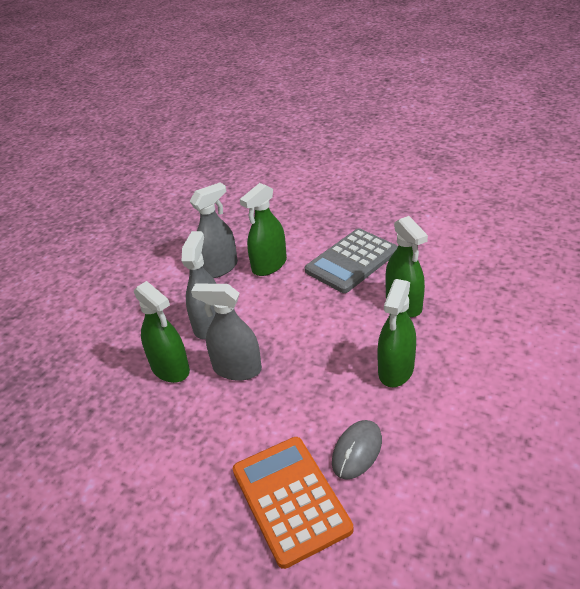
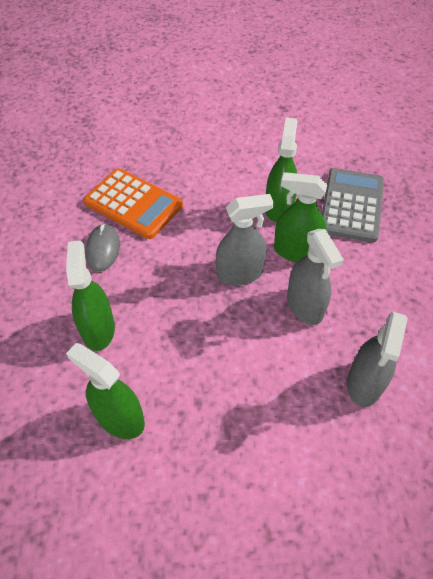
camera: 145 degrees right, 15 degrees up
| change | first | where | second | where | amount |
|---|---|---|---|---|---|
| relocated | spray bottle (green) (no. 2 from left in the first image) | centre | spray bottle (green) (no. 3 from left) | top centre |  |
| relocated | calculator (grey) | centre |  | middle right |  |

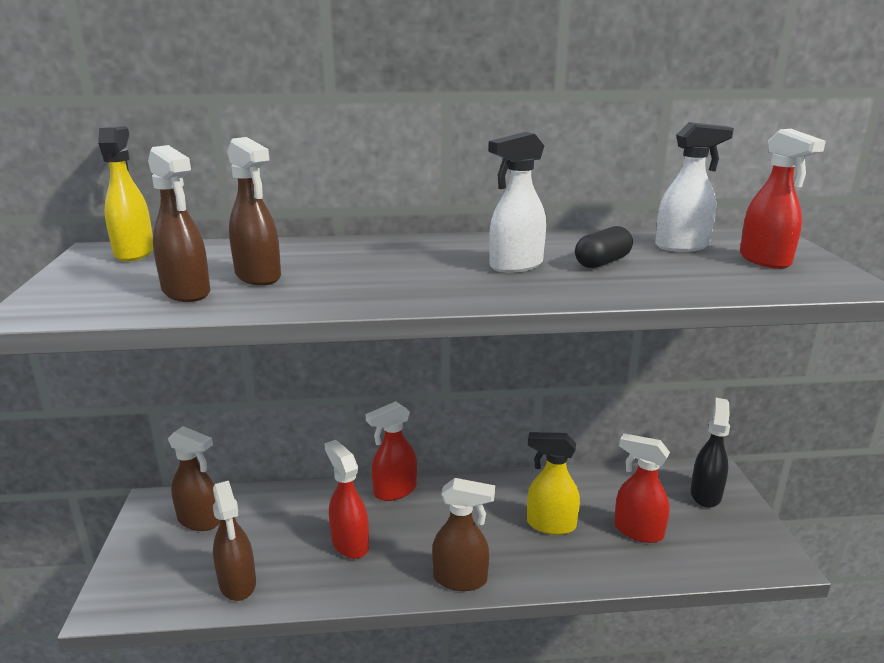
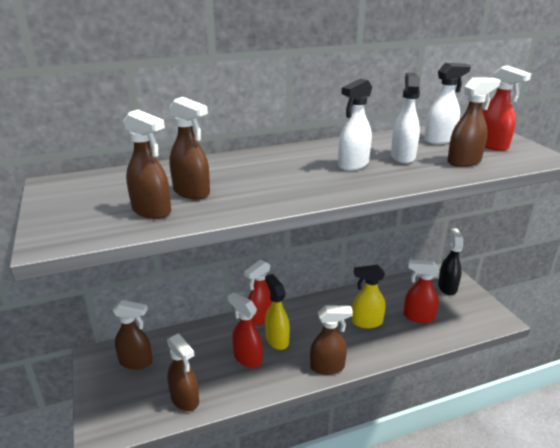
camera: 15 degrees left, 5 degrees up
| change | first | where | second | where | amount |
|---|---|---|---|---|---|
| relocated | spray bottle (yellow) (no. 1 from left) | top left |  | bottom centre |  |
| exchanged | capsule (black) | middle right | spray bottle (white) (no. 2 from left) | top right |  |
| appeared |  |  | spray bottle (brown) (no. 6 from left) | top right |  |

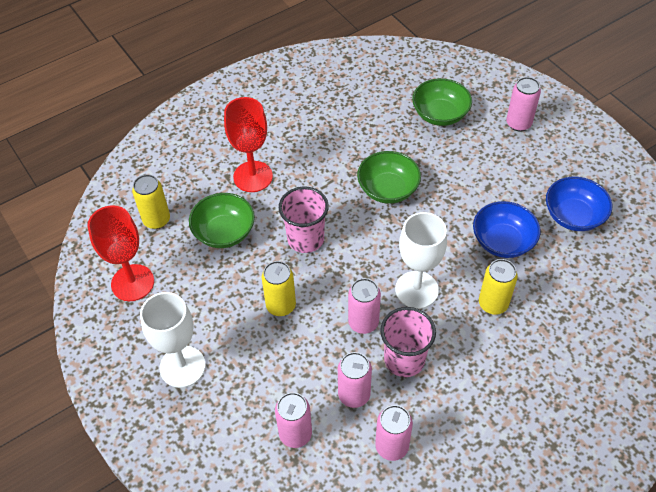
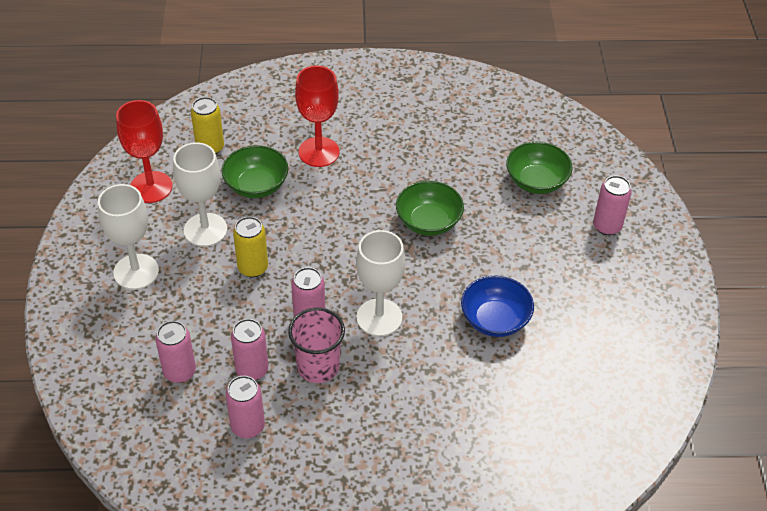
camera: 30 degrees right, 5 degrees down
| change | first | where | second | where | amount |
|---|---|---|---|---|---|
| appeared |  |  | goblet (white) (no. 2 from left) | middle left |  |
| missing | cup (pink) (no. 1 from left) | centre |  |  |  |
| missing | can (yellow) (no. 3 from left) | middle right |  |  |  |
| missing | bowl (blue) (no. 2 from left) | middle right |  |  |  |

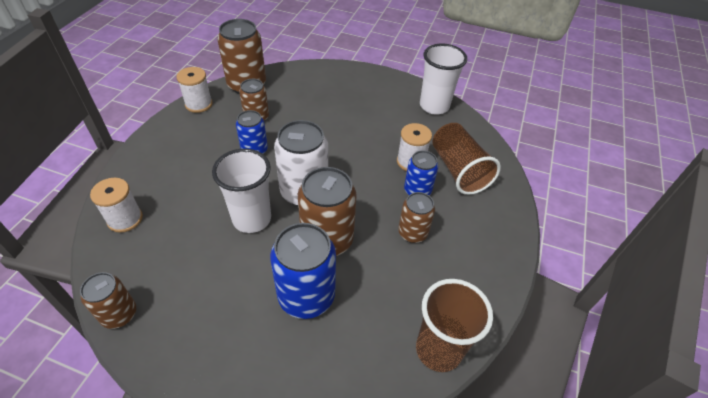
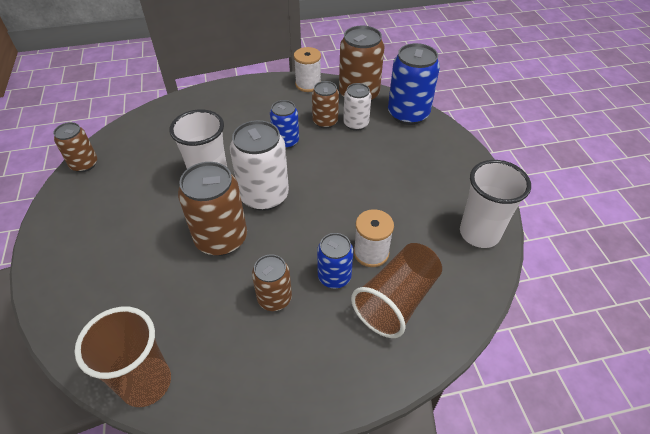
camera: 60 degrees right, 0 degrees up
| change | first | where | second | where | amount |
|---|---|---|---|---|---|
| appeared |  |  | can (white) (no. 2 from left) | top centre |  |
| relocated | can (blue) (no. 2 from left in the first image) | bottom centre | can (blue) (no. 3 from left) | top centre |  |
| missing | spool (white) (no. 1 from left) | middle left |  |  |  |

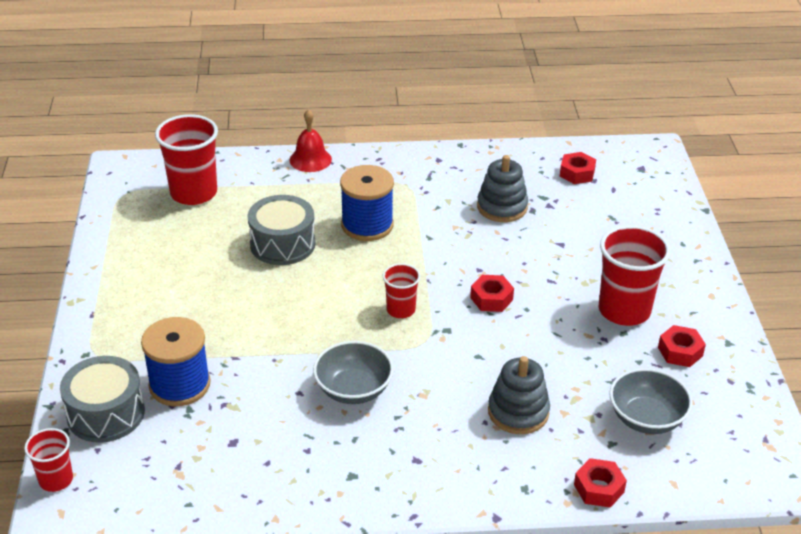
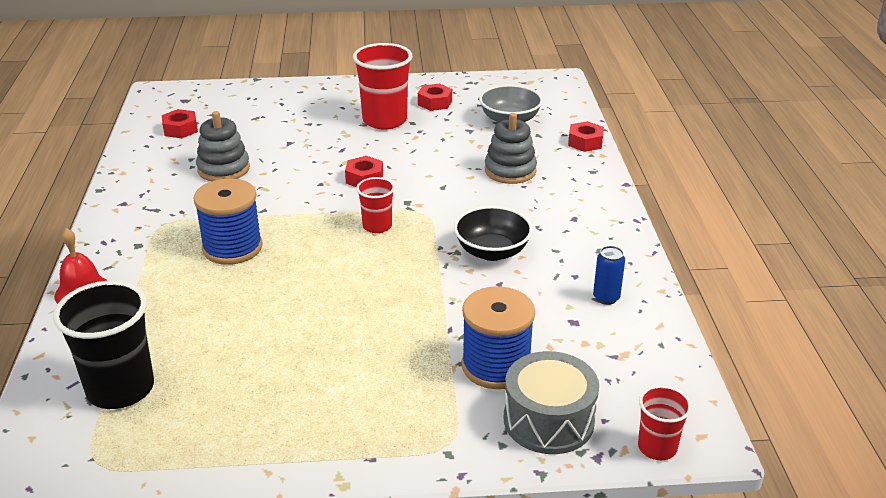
camera: 90 degrees left, 5 degrees down
| change | first | where | second | where | amount |
|---|---|---|---|---|---|
| colour | cup (red) (no. 2 from left) | top left | cup (black) | bottom left |  |
| colour | bowl (grey) (no. 1 from left) | bottom centre | bowl (black) | centre |  |
| appeared |  |  | can (blue) | middle right |  |
| missing | drum (grey) (no. 2 from left) | centre |  |  |  |

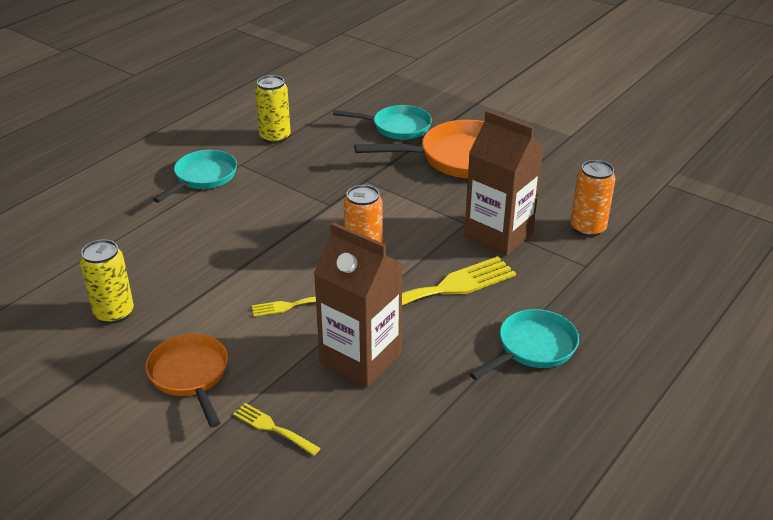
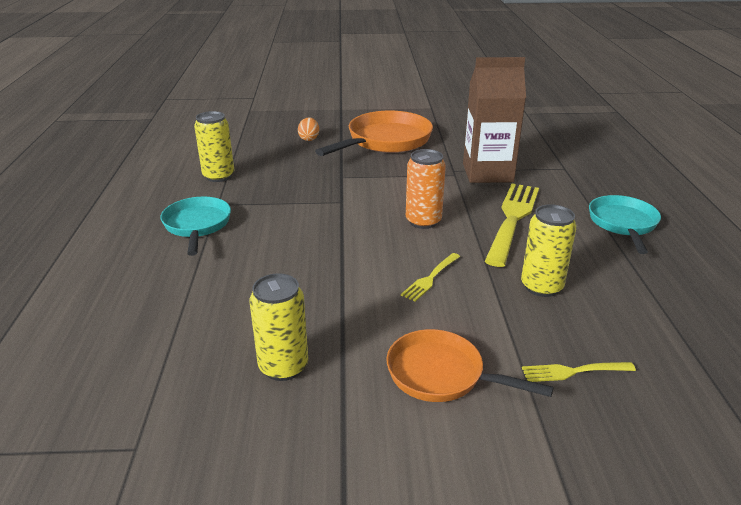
camera: 40 degrees left, 5 degrees down
| change | first | where | second | where | amount |
|---|---|---|---|---|---|
| exchanged | pan (turquoise) (no. 2 from left) | top centre | egg (orange) | top centre |  |
| exchanged | carton (brown) (no. 1 from left) | centre | can (yellow) (no. 3 from left) | middle right |  |
| missing | can (orange) (no. 2 from left) | middle right |  |  |  |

::::::::::

### Brief
Repeat the records above exactly. Pictures do not belong in the copy.

### Exercise answer
camera: 145 degrees right, 15 degrees up
| change | first | where | second | where | amount |
|---|---|---|---|---|---|
| relocated | spray bottle (green) (no. 2 from left in the first image) | centre | spray bottle (green) (no. 3 from left) | top centre |  |
| relocated | calculator (grey) | centre |  | middle right |  |

camera: 15 degrees left, 5 degrees up
| change | first | where | second | where | amount |
|---|---|---|---|---|---|
| relocated | spray bottle (yellow) (no. 1 from left) | top left |  | bottom centre |  |
| exchanged | capsule (black) | middle right | spray bottle (white) (no. 2 from left) | top right |  |
| appeared |  |  | spray bottle (brown) (no. 6 from left) | top right |  |

camera: 30 degrees right, 5 degrees down
| change | first | where | second | where | amount |
|---|---|---|---|---|---|
| appeared |  |  | goblet (white) (no. 2 from left) | middle left |  |
| missing | cup (pink) (no. 1 from left) | centre |  |  |  |
| missing | can (yellow) (no. 3 from left) | middle right |  |  |  |
| missing | bowl (blue) (no. 2 from left) | middle right |  |  |  |

camera: 60 degrees right, 0 degrees up
| change | first | where | second | where | amount |
|---|---|---|---|---|---|
| appeared |  |  | can (white) (no. 2 from left) | top centre |  |
| relocated | can (blue) (no. 2 from left in the first image) | bottom centre | can (blue) (no. 3 from left) | top centre |  |
| missing | spool (white) (no. 1 from left) | middle left |  |  |  |

camera: 90 degrees left, 5 degrees down
| change | first | where | second | where | amount |
|---|---|---|---|---|---|
| colour | cup (red) (no. 2 from left) | top left | cup (black) | bottom left |  |
| colour | bowl (grey) (no. 1 from left) | bottom centre | bowl (black) | centre |  |
| appeared |  |  | can (blue) | middle right |  |
| missing | drum (grey) (no. 2 from left) | centre |  |  |  |

camera: 40 degrees left, 5 degrees down
| change | first | where | second | where | amount |
|---|---|---|---|---|---|
| exchanged | pan (turquoise) (no. 2 from left) | top centre | egg (orange) | top centre |  |
| exchanged | carton (brown) (no. 1 from left) | centre | can (yellow) (no. 3 from left) | middle right |  |
| missing | can (orange) (no. 2 from left) | middle right |  |  |  |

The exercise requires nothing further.